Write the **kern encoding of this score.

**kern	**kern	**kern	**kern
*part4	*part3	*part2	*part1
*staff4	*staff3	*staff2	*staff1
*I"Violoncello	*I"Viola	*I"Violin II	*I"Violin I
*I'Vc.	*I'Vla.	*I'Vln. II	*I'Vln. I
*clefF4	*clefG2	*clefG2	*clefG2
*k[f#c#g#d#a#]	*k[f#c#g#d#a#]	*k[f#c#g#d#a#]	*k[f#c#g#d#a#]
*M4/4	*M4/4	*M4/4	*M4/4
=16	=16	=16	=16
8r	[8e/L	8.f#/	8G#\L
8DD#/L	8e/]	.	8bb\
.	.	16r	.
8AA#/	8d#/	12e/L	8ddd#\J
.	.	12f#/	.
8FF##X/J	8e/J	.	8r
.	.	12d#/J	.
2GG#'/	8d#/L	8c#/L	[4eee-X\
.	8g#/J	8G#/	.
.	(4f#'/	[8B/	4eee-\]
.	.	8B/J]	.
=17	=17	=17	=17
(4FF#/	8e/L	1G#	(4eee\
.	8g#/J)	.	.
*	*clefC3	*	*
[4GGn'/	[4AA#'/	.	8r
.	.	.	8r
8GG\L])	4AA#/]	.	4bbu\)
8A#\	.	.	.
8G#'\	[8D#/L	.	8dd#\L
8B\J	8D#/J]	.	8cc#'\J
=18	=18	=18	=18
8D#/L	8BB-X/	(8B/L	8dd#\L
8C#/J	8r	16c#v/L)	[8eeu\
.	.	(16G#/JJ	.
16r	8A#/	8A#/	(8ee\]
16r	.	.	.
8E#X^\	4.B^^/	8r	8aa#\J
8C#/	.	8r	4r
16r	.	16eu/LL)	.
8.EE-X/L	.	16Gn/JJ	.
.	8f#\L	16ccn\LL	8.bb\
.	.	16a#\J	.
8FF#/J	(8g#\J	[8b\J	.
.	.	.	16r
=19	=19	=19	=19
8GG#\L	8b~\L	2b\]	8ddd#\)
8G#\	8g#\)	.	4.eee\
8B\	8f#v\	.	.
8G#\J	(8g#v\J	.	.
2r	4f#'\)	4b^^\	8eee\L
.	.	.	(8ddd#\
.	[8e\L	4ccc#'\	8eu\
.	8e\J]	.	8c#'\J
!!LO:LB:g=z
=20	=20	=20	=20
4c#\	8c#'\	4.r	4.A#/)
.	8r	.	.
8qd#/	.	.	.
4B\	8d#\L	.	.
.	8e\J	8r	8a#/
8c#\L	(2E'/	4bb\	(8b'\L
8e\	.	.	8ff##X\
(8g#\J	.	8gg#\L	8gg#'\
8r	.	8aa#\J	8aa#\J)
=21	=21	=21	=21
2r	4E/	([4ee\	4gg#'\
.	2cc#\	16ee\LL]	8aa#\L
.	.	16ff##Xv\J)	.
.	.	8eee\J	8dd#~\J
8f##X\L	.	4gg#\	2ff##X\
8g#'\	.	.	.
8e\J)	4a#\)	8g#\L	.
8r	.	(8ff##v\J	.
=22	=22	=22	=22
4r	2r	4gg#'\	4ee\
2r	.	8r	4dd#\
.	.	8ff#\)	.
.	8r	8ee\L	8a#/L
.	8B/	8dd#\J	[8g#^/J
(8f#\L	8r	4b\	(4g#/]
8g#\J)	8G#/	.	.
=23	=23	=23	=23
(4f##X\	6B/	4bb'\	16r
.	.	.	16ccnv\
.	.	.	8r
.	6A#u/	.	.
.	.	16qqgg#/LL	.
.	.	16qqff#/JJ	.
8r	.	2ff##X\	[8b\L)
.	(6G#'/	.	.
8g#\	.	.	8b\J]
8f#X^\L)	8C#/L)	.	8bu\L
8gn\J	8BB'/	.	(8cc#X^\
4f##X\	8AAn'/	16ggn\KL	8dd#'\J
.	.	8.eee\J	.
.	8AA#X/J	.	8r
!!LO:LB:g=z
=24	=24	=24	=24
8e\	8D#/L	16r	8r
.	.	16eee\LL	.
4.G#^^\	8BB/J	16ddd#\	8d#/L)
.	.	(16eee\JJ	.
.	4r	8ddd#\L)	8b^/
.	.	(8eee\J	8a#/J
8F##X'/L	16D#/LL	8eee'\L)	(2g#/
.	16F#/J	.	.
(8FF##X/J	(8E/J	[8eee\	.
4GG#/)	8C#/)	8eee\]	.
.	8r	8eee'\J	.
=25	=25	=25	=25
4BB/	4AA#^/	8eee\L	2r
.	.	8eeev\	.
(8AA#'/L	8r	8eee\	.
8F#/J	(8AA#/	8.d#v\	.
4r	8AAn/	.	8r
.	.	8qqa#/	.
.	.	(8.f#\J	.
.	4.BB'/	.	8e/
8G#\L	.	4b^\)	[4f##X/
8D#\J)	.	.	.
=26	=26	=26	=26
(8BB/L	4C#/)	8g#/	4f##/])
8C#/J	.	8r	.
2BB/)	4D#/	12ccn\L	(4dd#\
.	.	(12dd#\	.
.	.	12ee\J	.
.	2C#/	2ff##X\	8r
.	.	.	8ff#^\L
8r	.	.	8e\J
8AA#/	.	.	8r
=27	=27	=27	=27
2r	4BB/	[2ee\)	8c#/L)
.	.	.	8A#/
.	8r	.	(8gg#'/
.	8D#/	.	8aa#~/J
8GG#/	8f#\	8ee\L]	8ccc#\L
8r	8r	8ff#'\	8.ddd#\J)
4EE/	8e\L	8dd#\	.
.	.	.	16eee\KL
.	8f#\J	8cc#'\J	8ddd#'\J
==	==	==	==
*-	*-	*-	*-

WHAT IS REQUIRED — Report each line above that contains the string "kern", copying every such line in full. Case counts.

RESULT —
Write the **kern encoding of this score.
**kern	**kern	**kern	**kern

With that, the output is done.